[[ Collected data open ]]
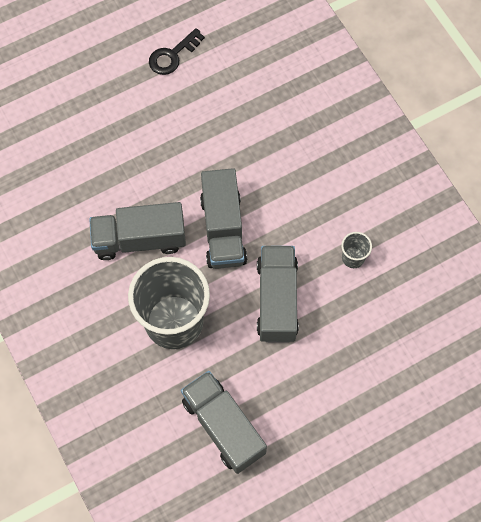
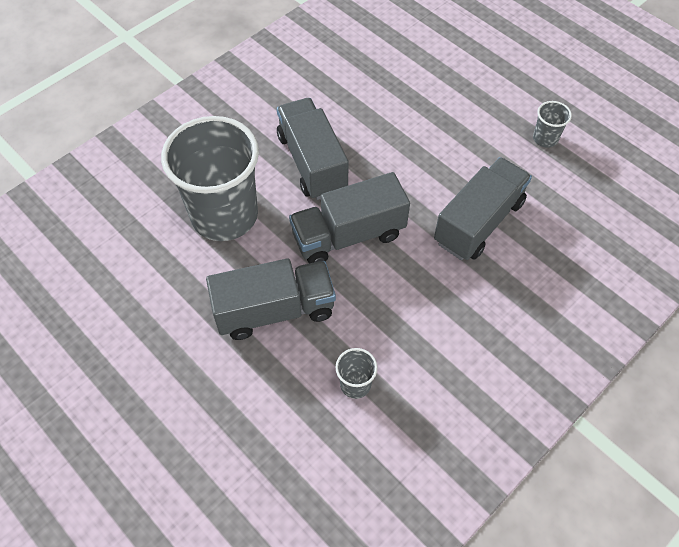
camera: 75 degrees right, 10 degrees down
(172, 55) = (545, 138): black key -> grey cup
(223, 426) = (109, 291): grey truck -> grey truck (478, 222)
[[ Collected data closed ]]
Quote everything in the listing above exactly; pictures are the only thing to omit.

camera: 75 degrees right, 10 degrees down
(172, 55) = (545, 138): black key -> grey cup
(223, 426) = (109, 291): grey truck -> grey truck (478, 222)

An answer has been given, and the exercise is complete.